■ Work order:
Lines with the word "none" are the ones wanted. Copy each of them from the entries below.

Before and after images
__________________________________________________

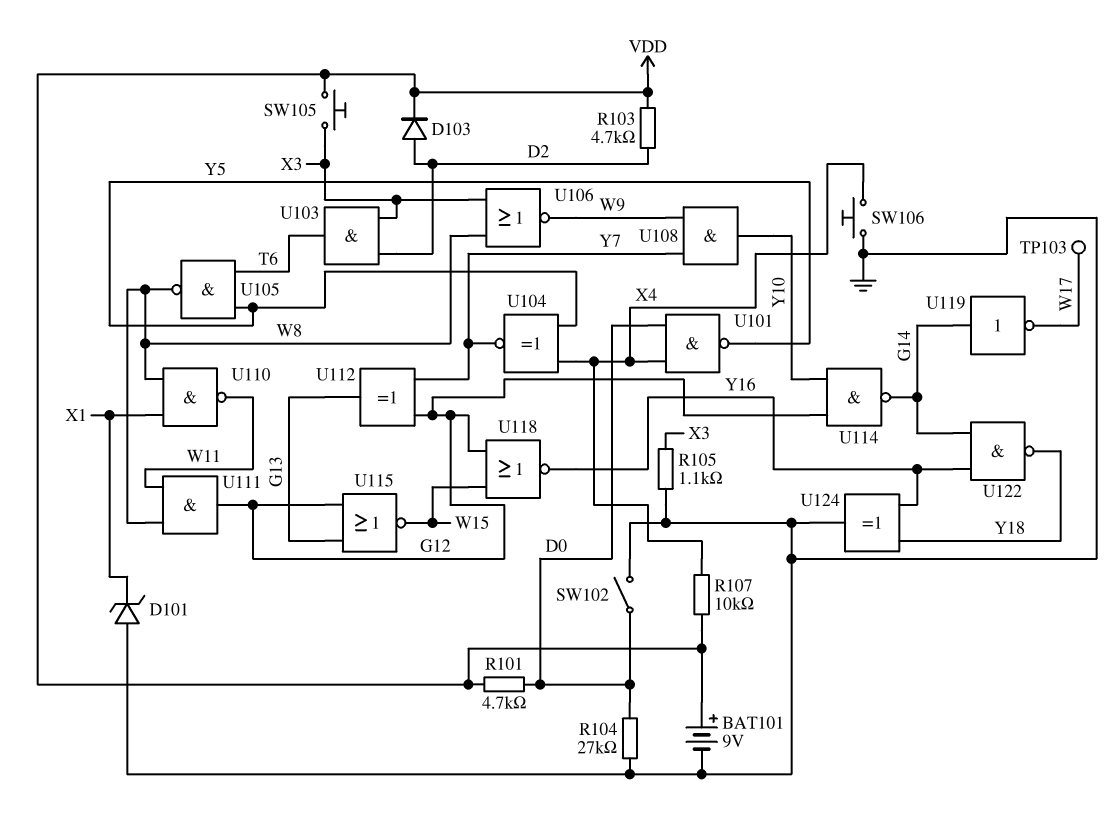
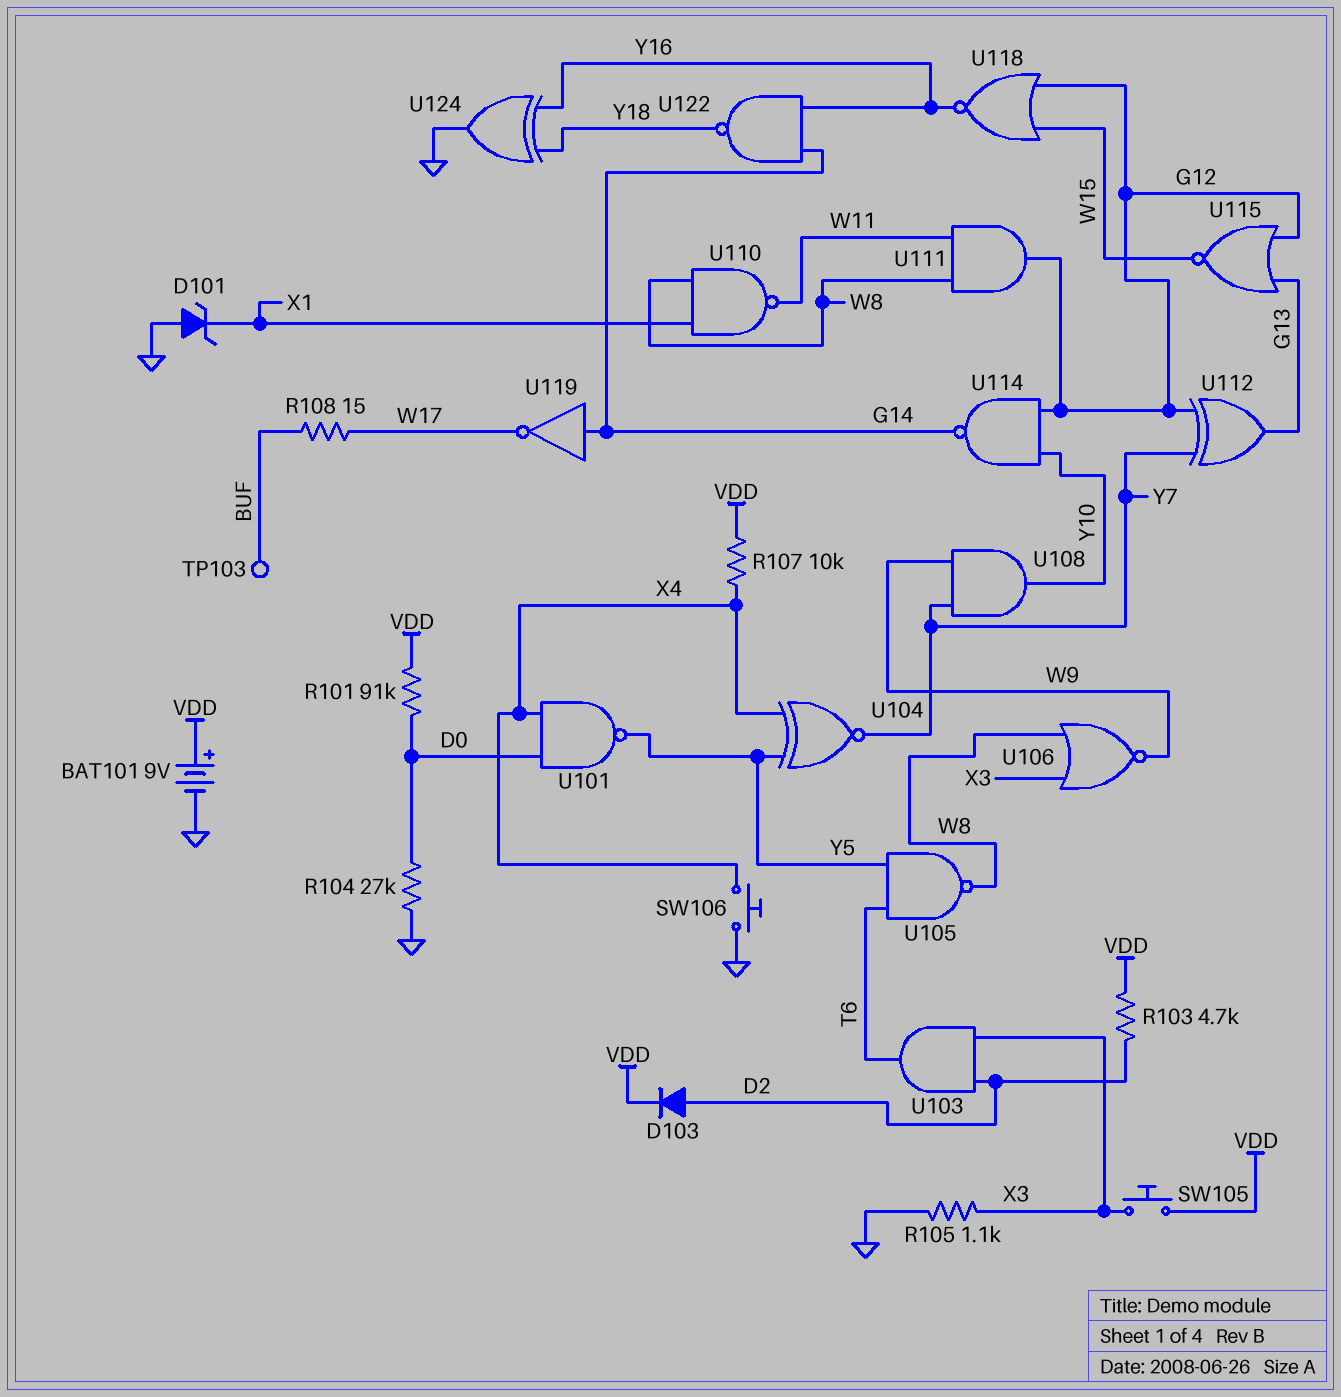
R101: 4.7k (D0, VDD) -> 91k (D0, VDD)
R108: none -> 15 (BUF, W17)
SW102: switch (D0, GND) -> none
TP103: test point (W17) -> test point (BUF)

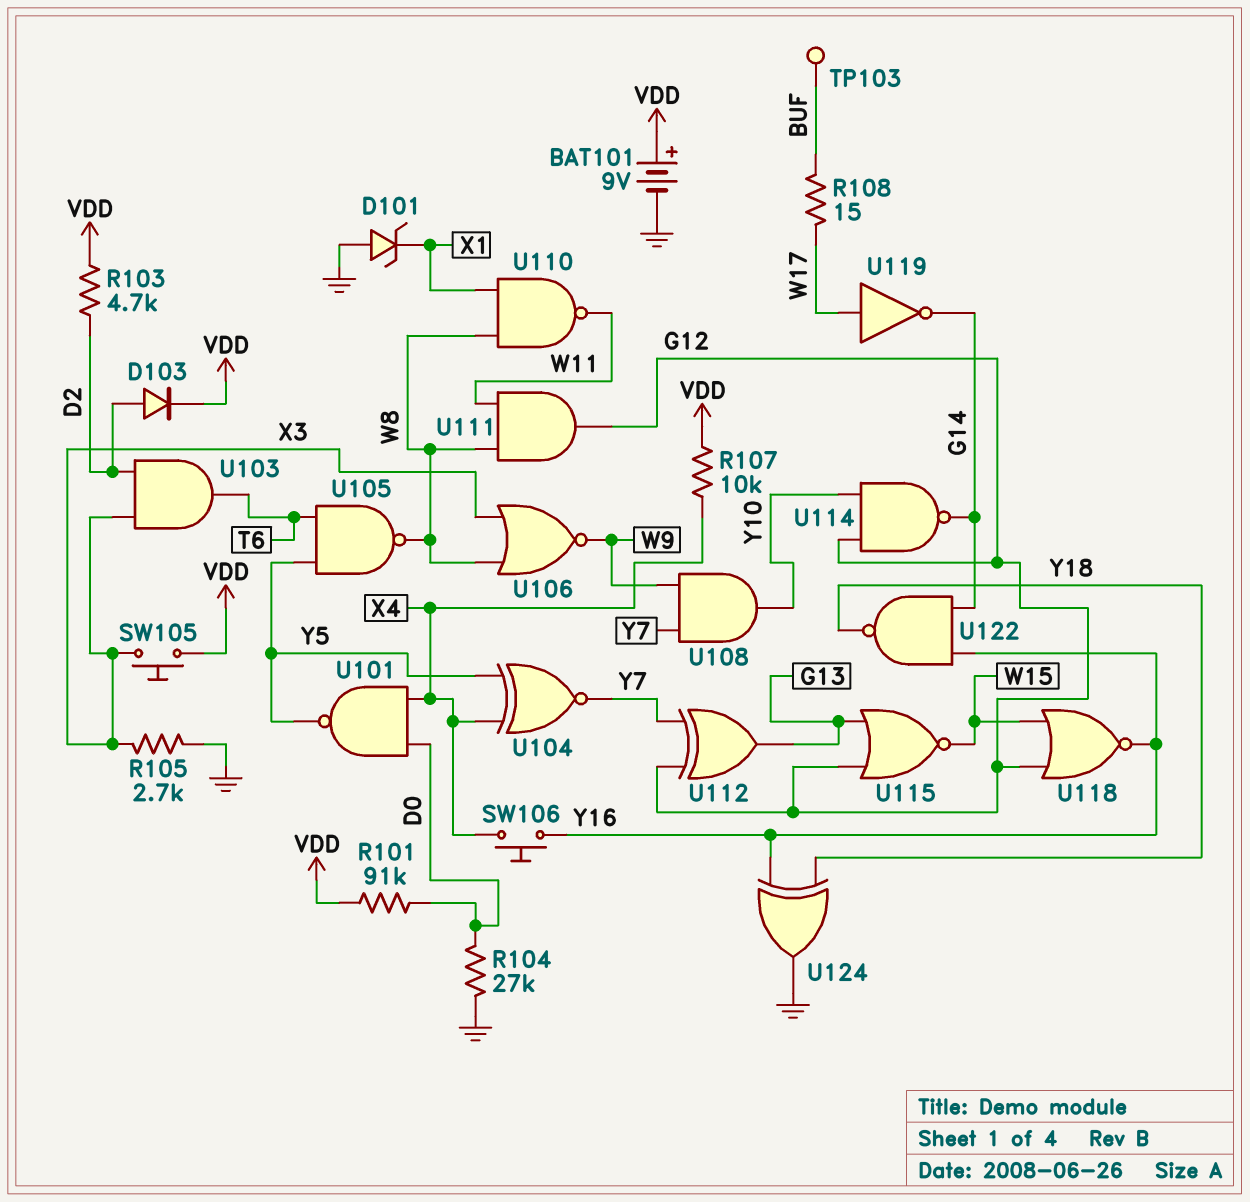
R105: 1.1k (GND, X3) -> 2.7k (GND, X3)
SW106: button (GND, X4) -> button (X4, Y16)
U119: NOT (in G14, out W17) -> NOT (in W17, out G14)

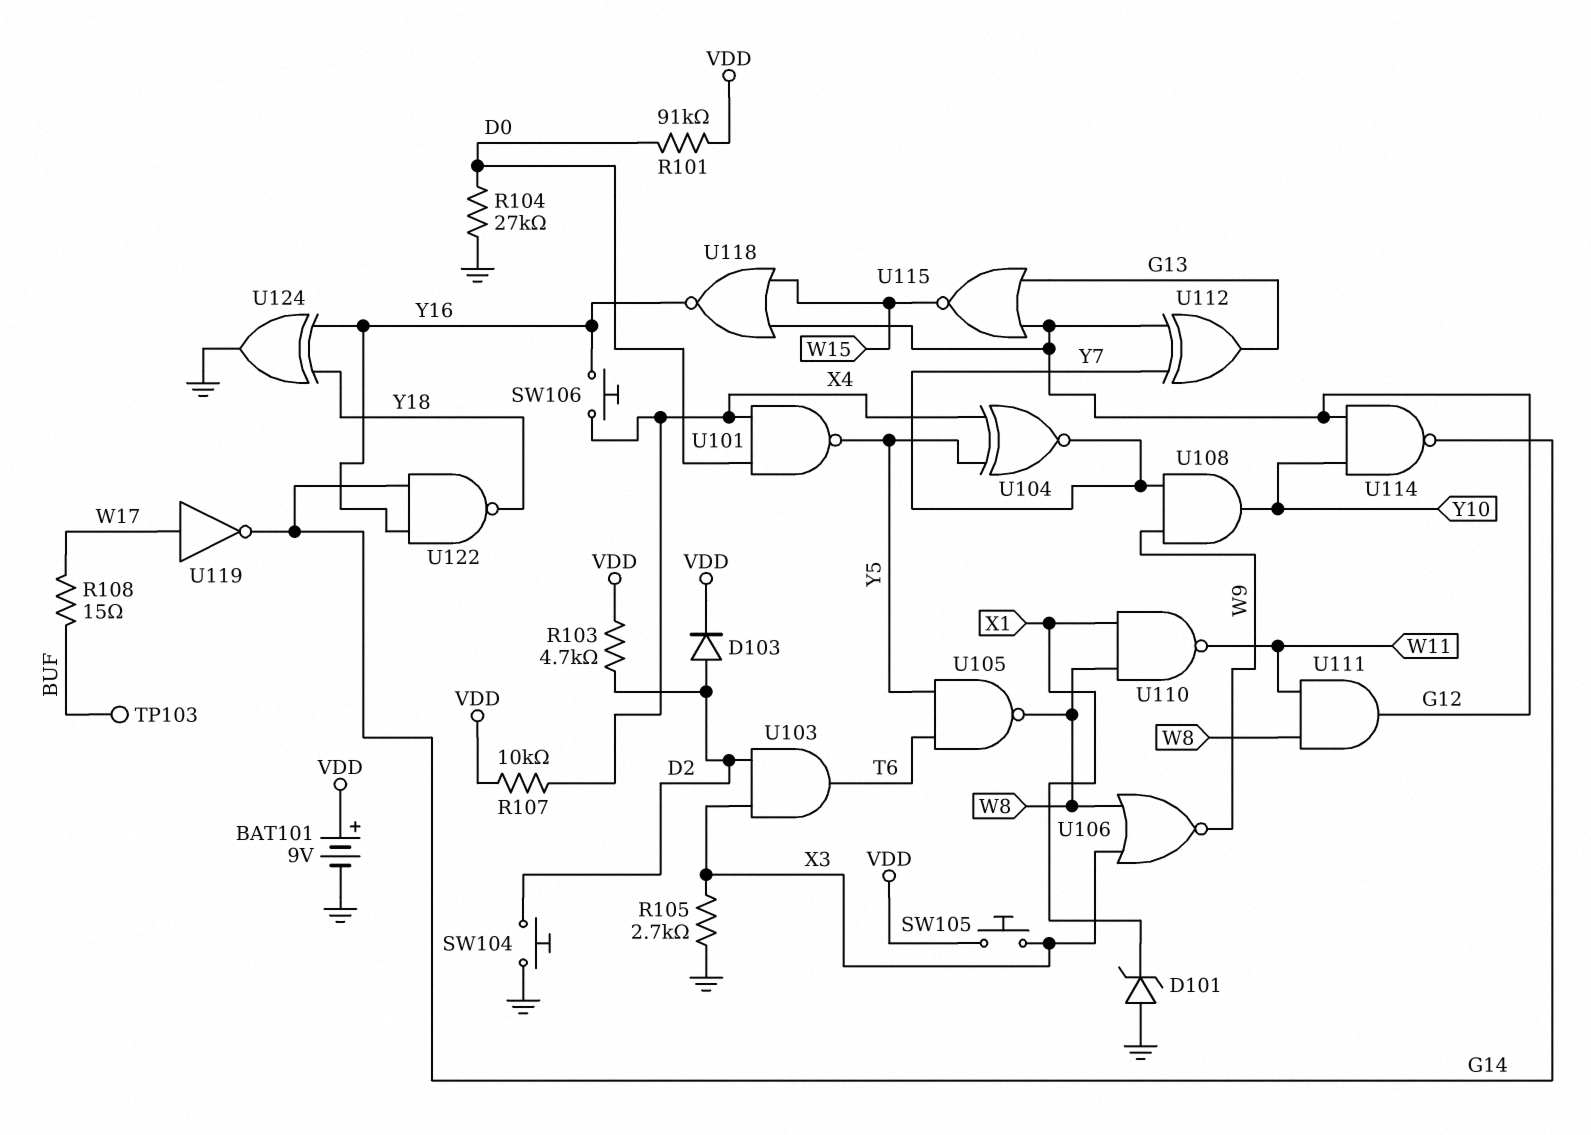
SW104: none -> button (D2, GND)

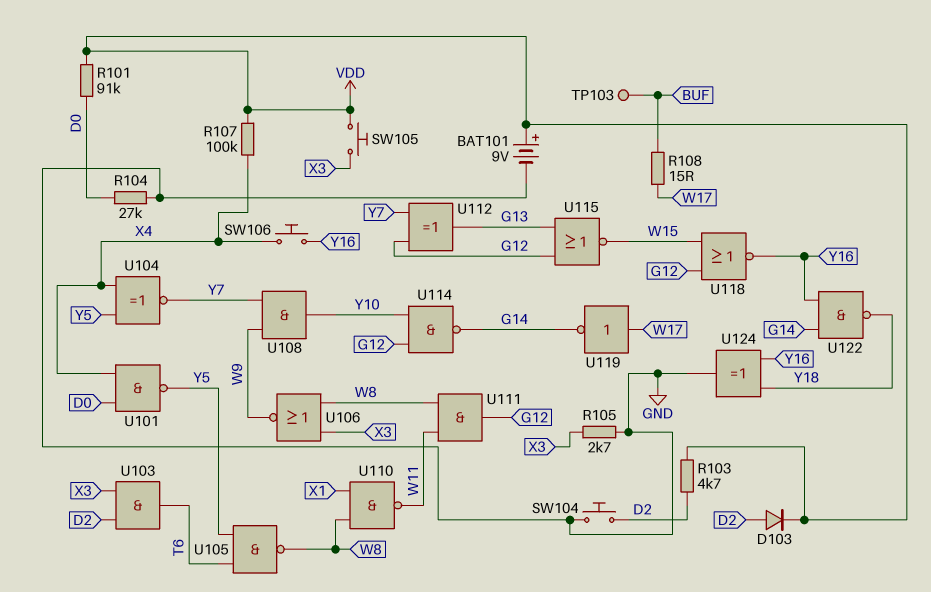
D101: zener (A GND, K X1) -> none
R107: 10k (VDD, X4) -> 100k (VDD, X4)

__________________________________________________

■ Reply to the task:
R108: none -> 15 (BUF, W17)
SW102: switch (D0, GND) -> none
SW104: none -> button (D2, GND)
D101: zener (A GND, K X1) -> none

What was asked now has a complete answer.